PROBLEM REQUIREMENTS — Everything from the line with "brown cross: (269, 91)" through the last line of the data below should be copied exactly, apart from the pictures.

DATA PROVIDED Block Start

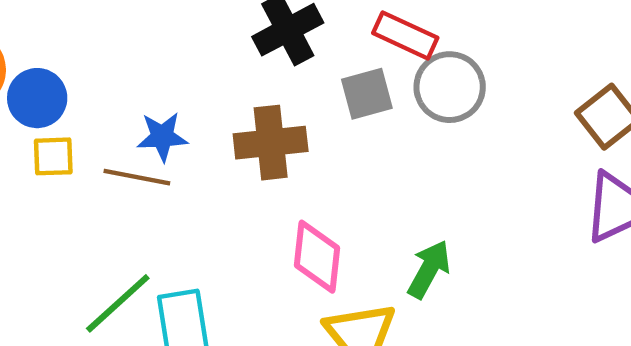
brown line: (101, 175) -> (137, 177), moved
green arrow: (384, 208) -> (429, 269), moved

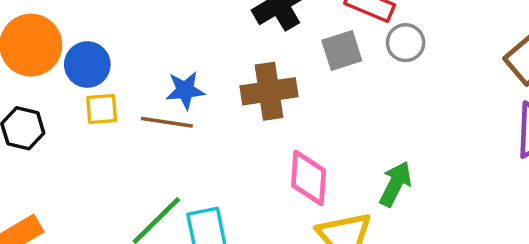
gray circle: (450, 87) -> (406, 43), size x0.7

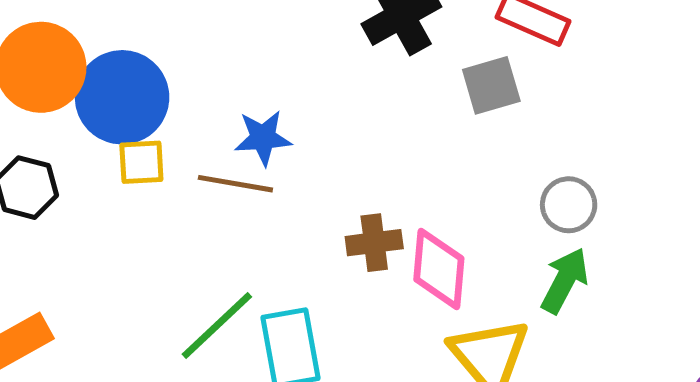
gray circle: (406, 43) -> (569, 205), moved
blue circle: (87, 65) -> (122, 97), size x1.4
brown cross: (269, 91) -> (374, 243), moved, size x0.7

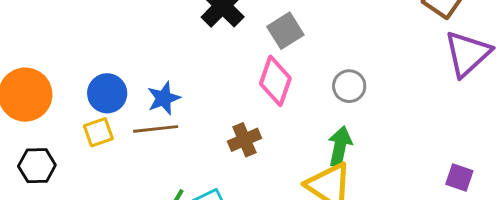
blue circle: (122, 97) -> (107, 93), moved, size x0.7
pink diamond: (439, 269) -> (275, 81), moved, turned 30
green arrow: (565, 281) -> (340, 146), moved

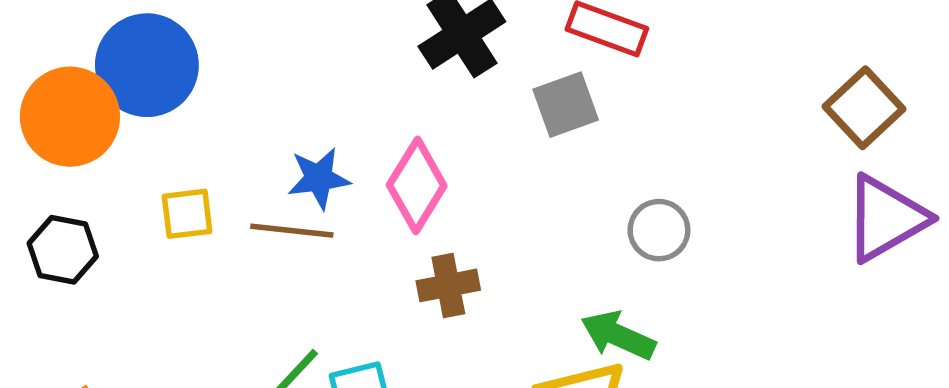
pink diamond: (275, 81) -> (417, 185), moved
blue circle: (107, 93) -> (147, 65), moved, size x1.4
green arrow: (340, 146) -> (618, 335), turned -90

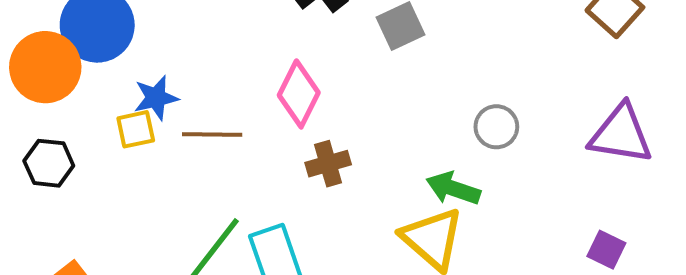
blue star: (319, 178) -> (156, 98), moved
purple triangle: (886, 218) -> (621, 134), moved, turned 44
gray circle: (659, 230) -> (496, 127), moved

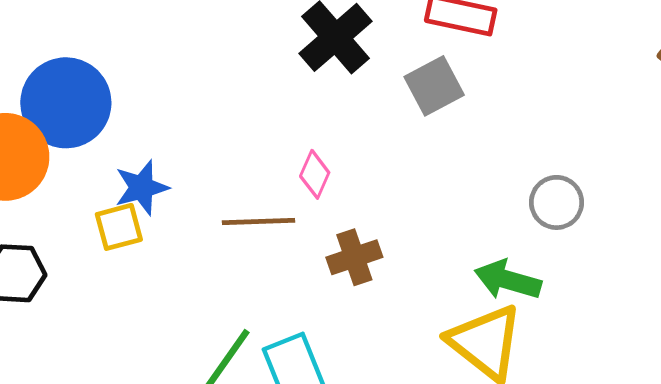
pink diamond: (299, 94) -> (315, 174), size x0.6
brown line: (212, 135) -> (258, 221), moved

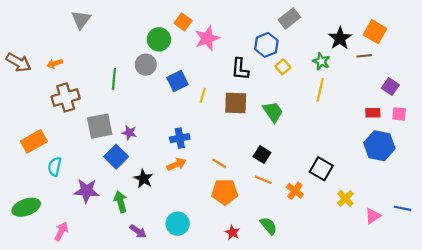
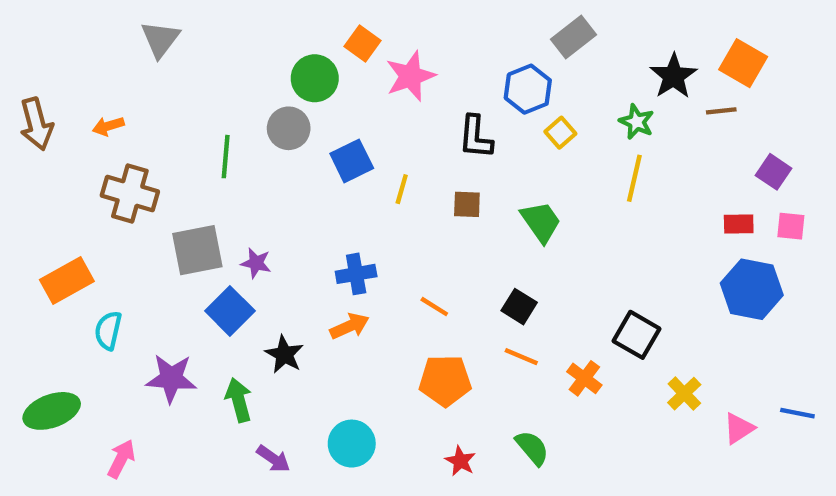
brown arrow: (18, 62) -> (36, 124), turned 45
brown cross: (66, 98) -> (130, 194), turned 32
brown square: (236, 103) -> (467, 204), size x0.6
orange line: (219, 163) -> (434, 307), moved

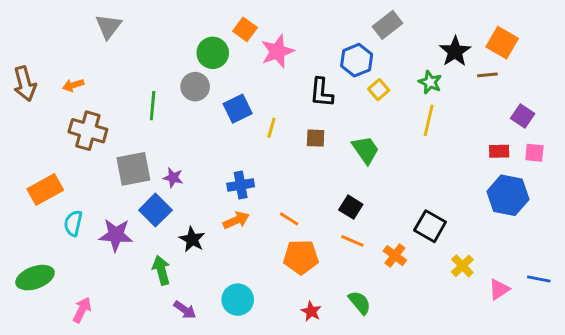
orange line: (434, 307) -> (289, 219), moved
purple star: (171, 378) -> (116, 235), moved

DATA PROVIDED Block End

RESULT OF THIS EXERCISE —
brown cross: (269, 91) -> (374, 243), moved, size x0.7

blue circle: (122, 97) -> (107, 93), moved, size x0.7
pink diamond: (439, 269) -> (275, 81), moved, turned 30
green arrow: (565, 281) -> (340, 146), moved

pink diamond: (275, 81) -> (417, 185), moved
blue circle: (107, 93) -> (147, 65), moved, size x1.4
green arrow: (340, 146) -> (618, 335), turned -90

blue star: (319, 178) -> (156, 98), moved
purple triangle: (886, 218) -> (621, 134), moved, turned 44
gray circle: (659, 230) -> (496, 127), moved

pink diamond: (299, 94) -> (315, 174), size x0.6
brown line: (212, 135) -> (258, 221), moved

brown arrow: (18, 62) -> (36, 124), turned 45
brown cross: (66, 98) -> (130, 194), turned 32
brown square: (236, 103) -> (467, 204), size x0.6
orange line: (219, 163) -> (434, 307), moved

orange line: (434, 307) -> (289, 219), moved
purple star: (171, 378) -> (116, 235), moved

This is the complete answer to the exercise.